*RECORDS SUPPLIED*.
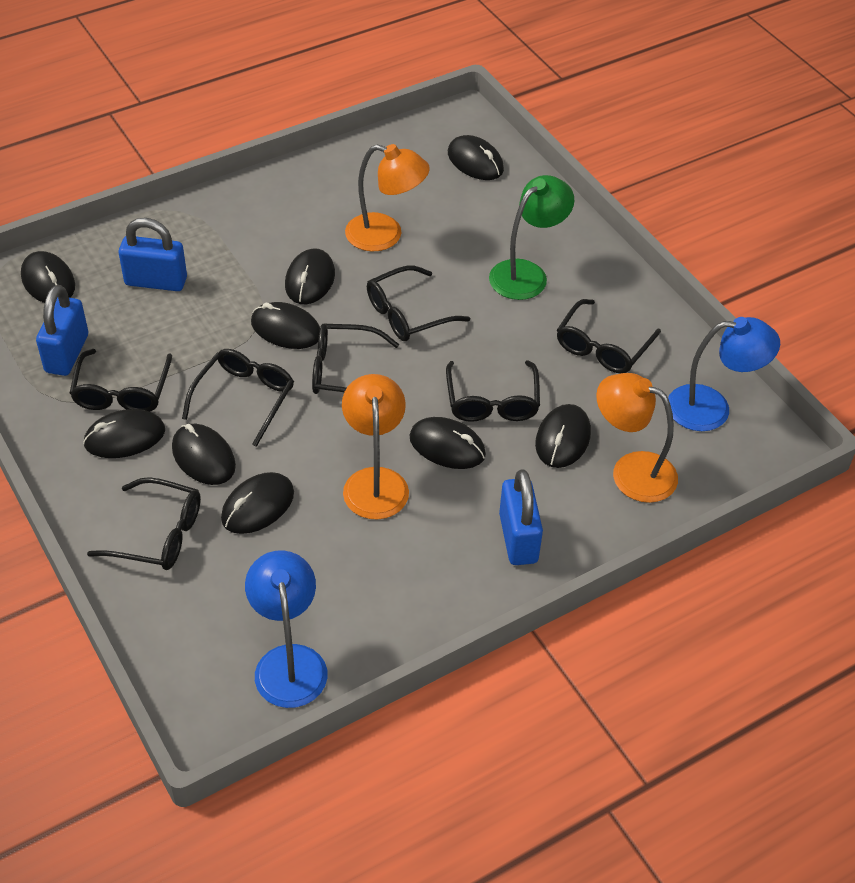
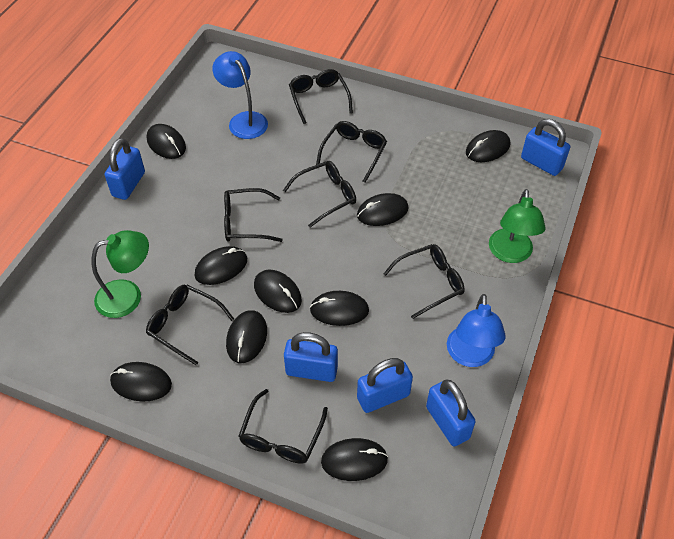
blue padlock: 3 -> 5
green lamp: 1 -> 2
orange lamp: 3 -> 0

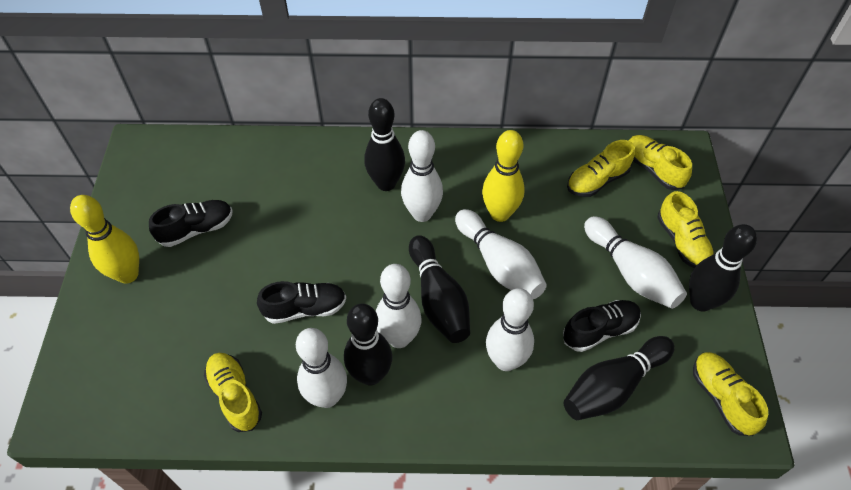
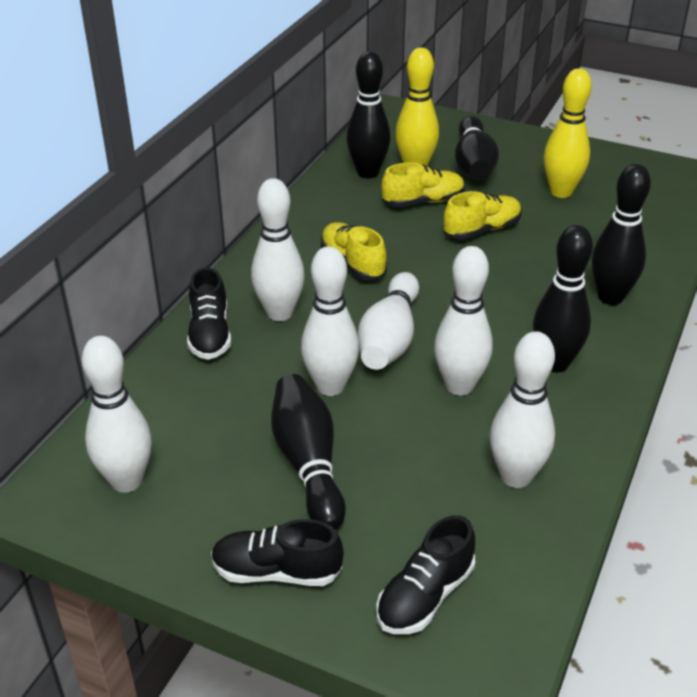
yellow shoe: 5 -> 3

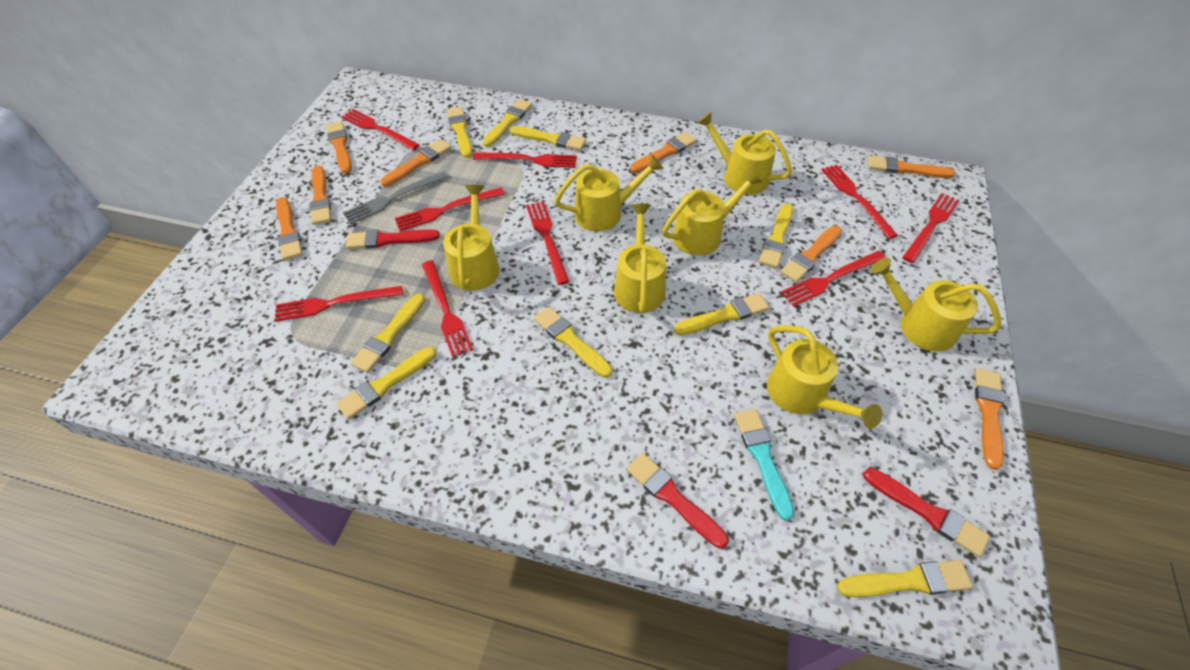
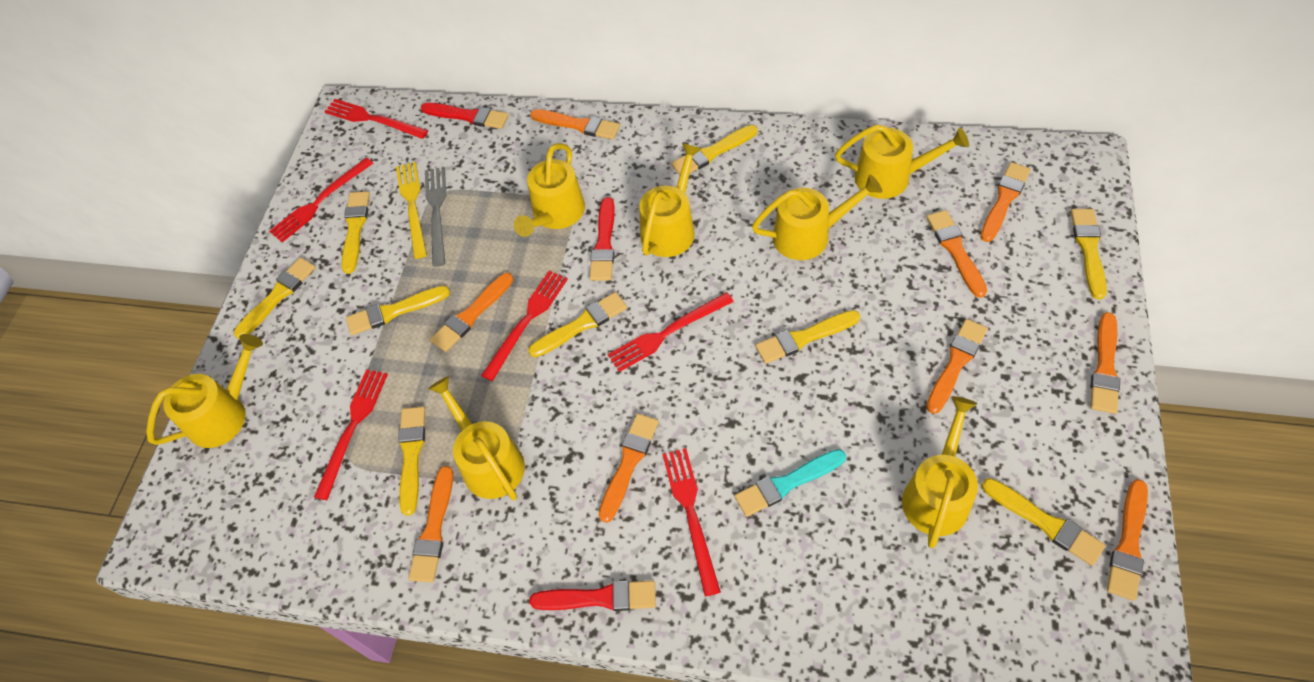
orange brush: 8 -> 9
red fork: 9 -> 6
yellow fork: 0 -> 1

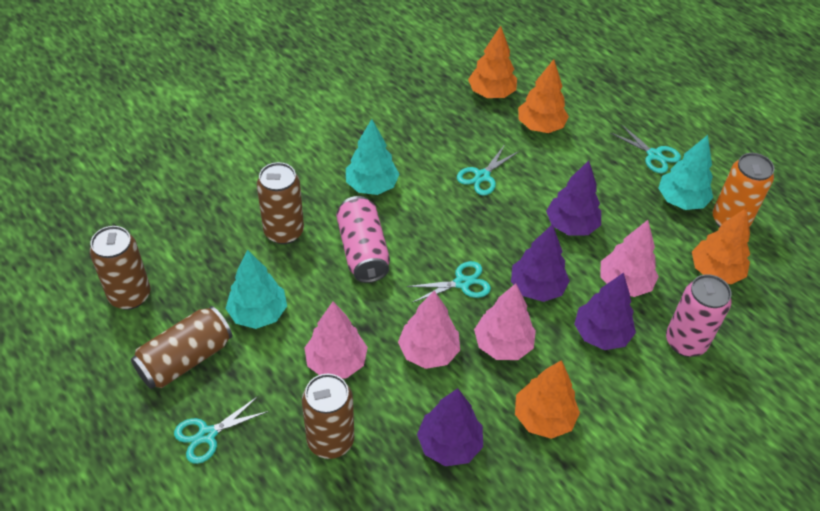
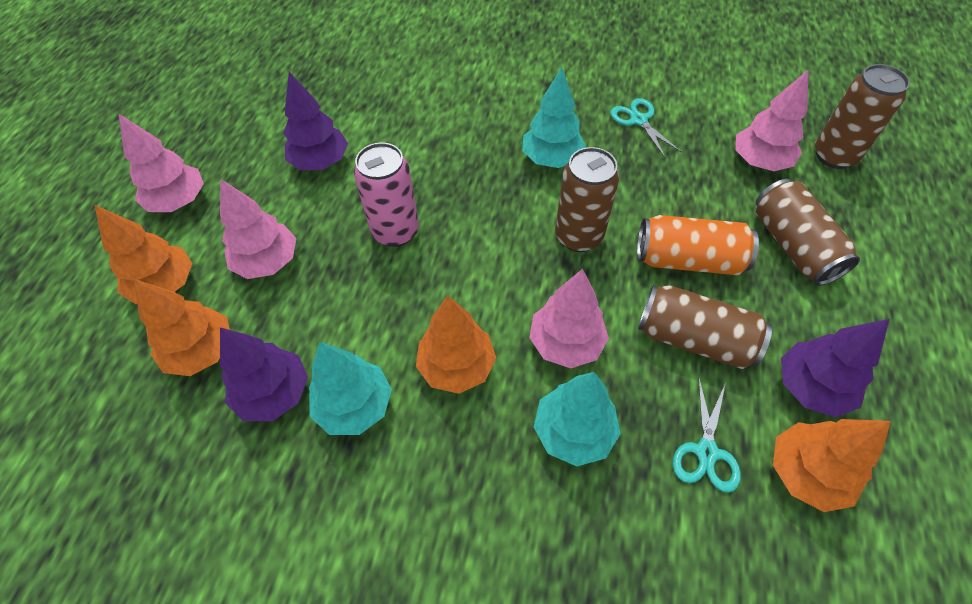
pink can: 2 -> 1
purple tree: 4 -> 3
turquoise scissors: 4 -> 2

*DESCRIPTION OF THE TASK*.
Repeat the data exactly, excluding the pictures.

*TASK SOLUTION*.
blue padlock: 3 -> 5
green lamp: 1 -> 2
orange lamp: 3 -> 0

yellow shoe: 5 -> 3

orange brush: 8 -> 9
red fork: 9 -> 6
yellow fork: 0 -> 1

pink can: 2 -> 1
purple tree: 4 -> 3
turquoise scissors: 4 -> 2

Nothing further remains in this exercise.